## Records for this task
★ ★ ★ ★

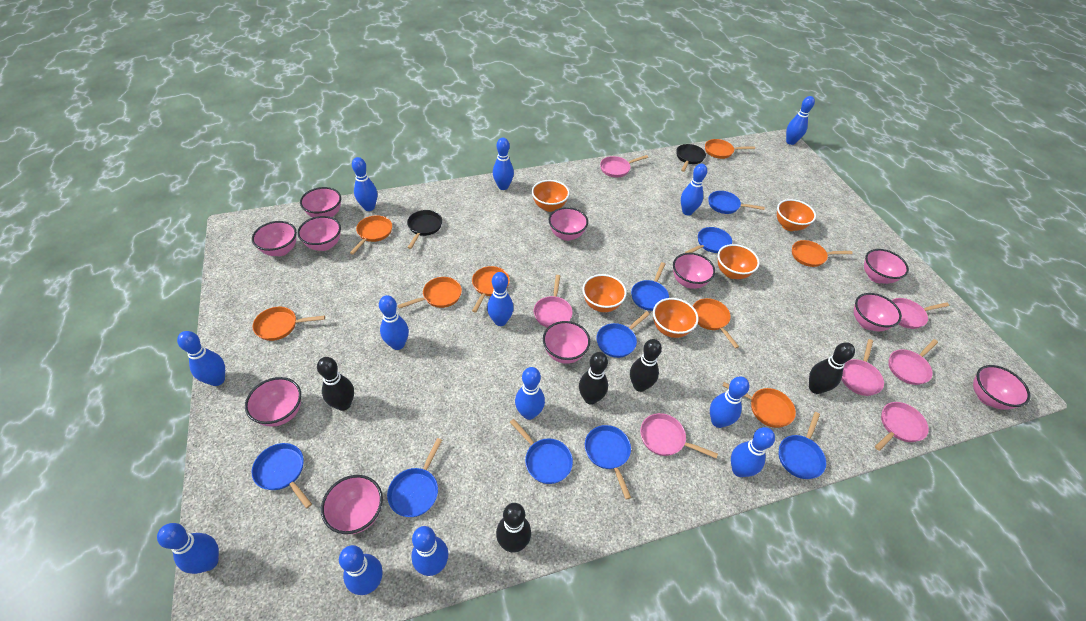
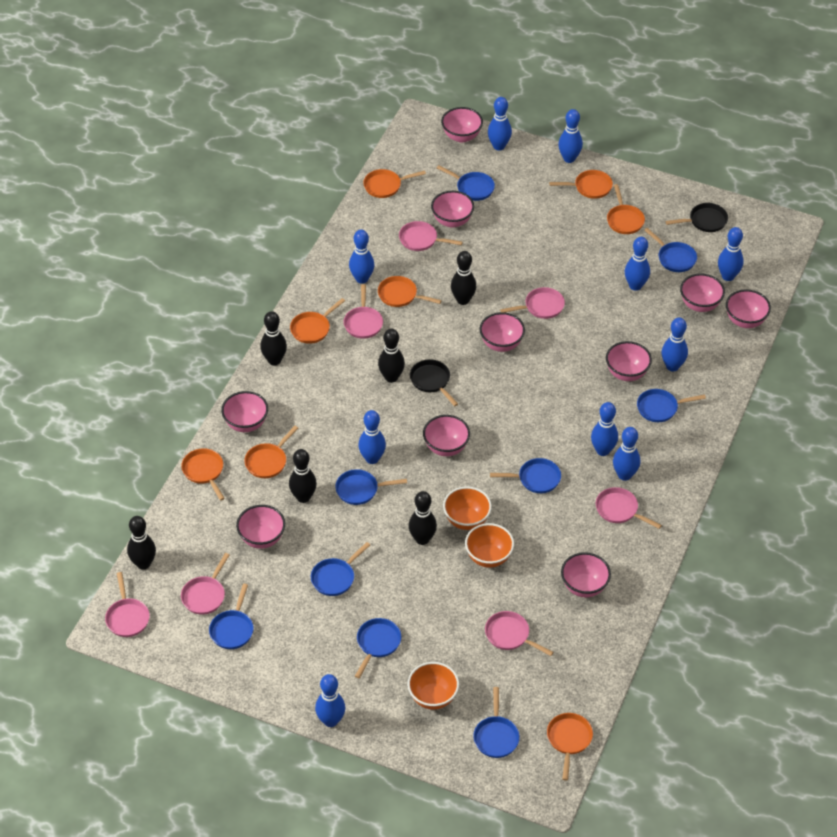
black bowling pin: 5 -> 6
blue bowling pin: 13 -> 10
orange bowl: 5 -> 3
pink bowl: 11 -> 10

★ ★ ★ ★

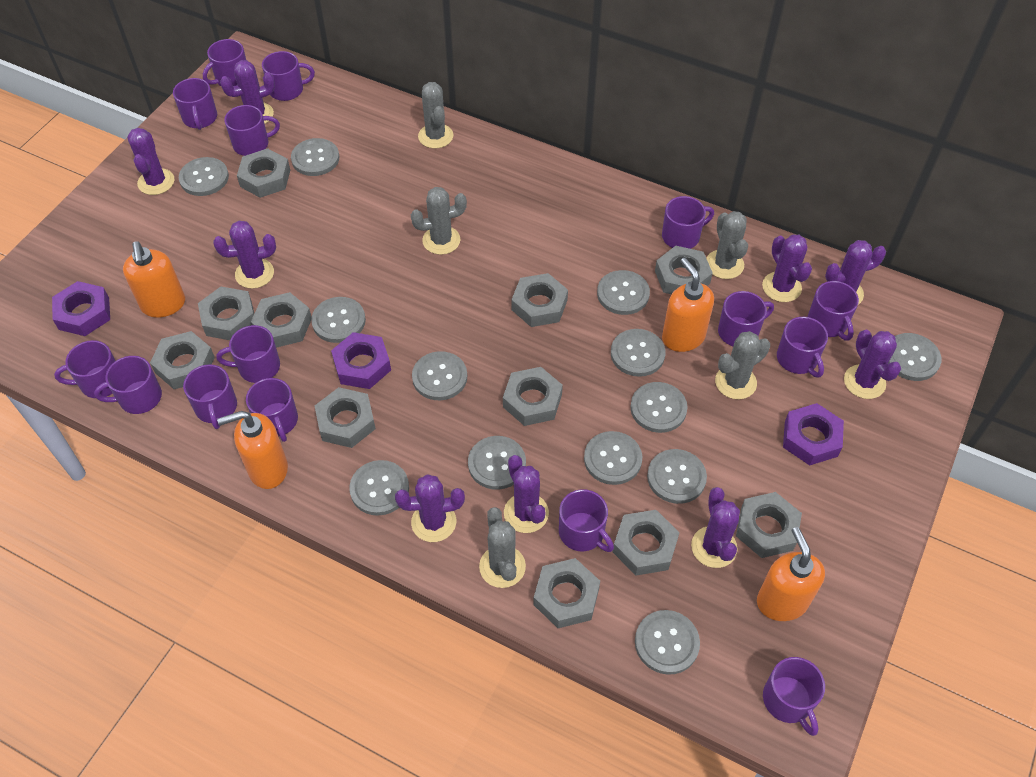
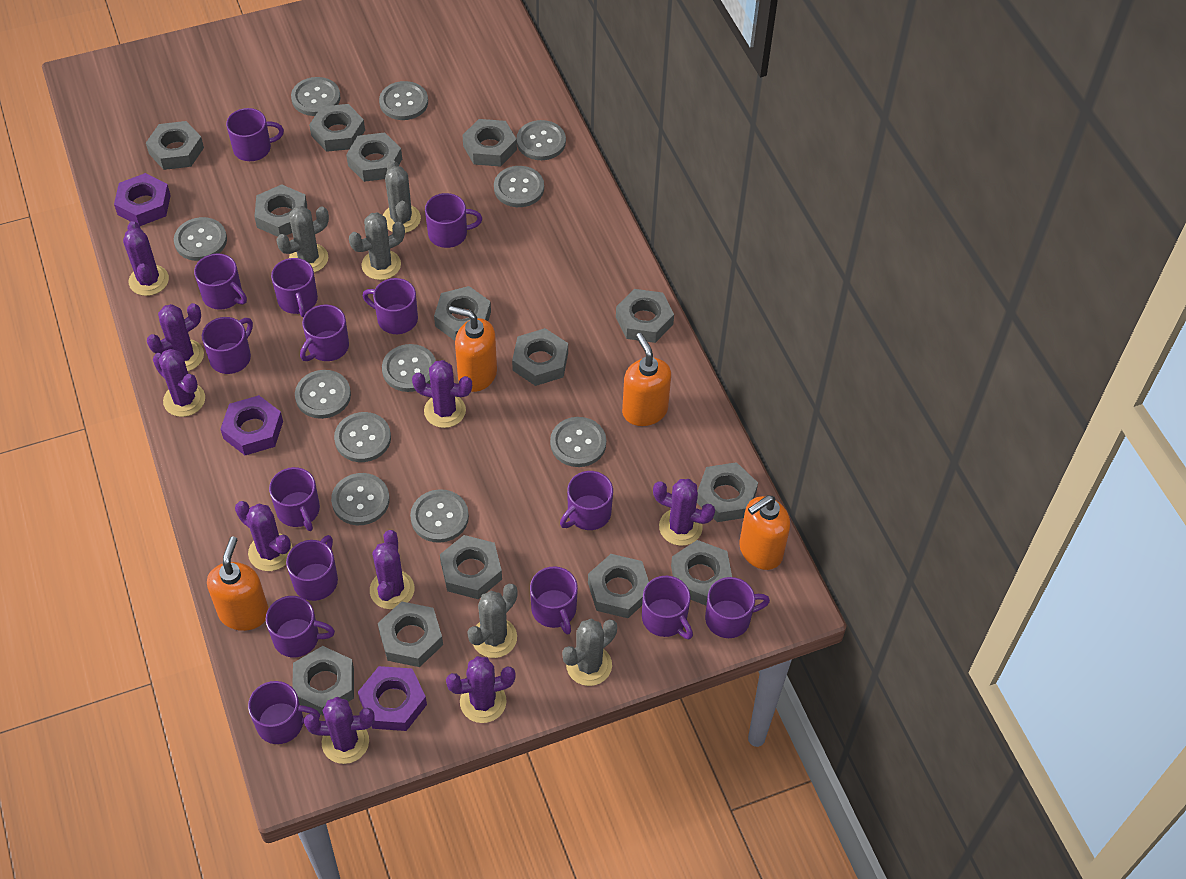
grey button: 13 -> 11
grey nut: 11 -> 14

★ ★ ★ ★

## Required action
Will you return exactly the lines above from the one with "blue bowling pin: 13 -> 10" down to the one with "pink bowl: 11 -> 10", counting both as part of the range?

## Written reply
blue bowling pin: 13 -> 10
orange bowl: 5 -> 3
pink bowl: 11 -> 10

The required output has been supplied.